### Exercise requirements
At the line containing "none -> lime brick H7 level 1", begin retyping, and stop after the last line of the data; add nothing.

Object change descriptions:
● ● ● ● ● ● ●
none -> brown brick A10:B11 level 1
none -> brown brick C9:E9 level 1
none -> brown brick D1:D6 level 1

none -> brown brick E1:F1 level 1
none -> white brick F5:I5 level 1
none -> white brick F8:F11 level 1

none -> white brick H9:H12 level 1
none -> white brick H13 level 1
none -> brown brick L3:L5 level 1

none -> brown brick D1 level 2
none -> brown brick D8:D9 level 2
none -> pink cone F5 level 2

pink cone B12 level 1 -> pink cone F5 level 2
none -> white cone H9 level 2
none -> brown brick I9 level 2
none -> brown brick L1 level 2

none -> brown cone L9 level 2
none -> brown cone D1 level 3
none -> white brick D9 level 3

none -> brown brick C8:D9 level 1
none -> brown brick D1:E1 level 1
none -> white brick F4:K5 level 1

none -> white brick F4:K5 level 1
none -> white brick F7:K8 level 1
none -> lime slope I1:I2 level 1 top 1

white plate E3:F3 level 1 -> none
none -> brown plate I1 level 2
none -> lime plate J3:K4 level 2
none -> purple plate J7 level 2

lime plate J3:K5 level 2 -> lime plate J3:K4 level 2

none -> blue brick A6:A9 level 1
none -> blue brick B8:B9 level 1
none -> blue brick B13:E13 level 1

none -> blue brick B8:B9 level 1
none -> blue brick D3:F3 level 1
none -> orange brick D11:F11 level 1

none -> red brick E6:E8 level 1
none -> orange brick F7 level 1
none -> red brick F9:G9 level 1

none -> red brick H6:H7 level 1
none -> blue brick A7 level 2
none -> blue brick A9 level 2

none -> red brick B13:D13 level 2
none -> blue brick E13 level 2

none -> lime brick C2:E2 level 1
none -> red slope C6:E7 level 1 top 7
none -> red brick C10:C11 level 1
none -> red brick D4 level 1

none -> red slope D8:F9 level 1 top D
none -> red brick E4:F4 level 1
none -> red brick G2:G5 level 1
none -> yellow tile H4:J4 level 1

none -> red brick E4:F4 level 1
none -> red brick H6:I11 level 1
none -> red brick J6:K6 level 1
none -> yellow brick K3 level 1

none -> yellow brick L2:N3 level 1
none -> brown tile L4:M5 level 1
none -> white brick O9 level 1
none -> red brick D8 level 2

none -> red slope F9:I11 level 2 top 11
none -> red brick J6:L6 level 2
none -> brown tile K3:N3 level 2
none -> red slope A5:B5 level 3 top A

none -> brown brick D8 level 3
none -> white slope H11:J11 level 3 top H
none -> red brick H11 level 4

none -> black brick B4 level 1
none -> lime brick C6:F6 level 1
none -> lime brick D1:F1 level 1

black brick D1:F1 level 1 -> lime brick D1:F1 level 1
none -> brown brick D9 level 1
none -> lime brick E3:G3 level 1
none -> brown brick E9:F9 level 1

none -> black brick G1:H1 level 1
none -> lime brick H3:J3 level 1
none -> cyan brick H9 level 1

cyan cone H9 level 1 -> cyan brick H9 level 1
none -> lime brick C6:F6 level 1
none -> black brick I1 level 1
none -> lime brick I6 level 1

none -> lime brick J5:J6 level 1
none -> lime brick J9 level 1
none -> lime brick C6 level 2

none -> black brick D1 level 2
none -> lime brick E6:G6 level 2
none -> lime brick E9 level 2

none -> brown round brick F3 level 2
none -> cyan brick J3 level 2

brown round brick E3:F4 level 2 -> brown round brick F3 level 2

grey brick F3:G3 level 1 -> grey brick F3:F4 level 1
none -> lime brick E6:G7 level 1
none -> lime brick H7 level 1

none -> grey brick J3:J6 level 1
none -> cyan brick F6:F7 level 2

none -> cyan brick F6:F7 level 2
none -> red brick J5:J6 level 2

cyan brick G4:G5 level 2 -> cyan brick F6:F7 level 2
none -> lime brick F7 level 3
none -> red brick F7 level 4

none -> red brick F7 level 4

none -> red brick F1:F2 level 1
● ● ● ● ● ● ●
### Output for this exercise
none -> lime brick H7 level 1

none -> grey brick J3:J6 level 1
none -> cyan brick F6:F7 level 2

none -> cyan brick F6:F7 level 2
none -> red brick J5:J6 level 2

cyan brick G4:G5 level 2 -> cyan brick F6:F7 level 2
none -> lime brick F7 level 3
none -> red brick F7 level 4

none -> red brick F7 level 4

none -> red brick F1:F2 level 1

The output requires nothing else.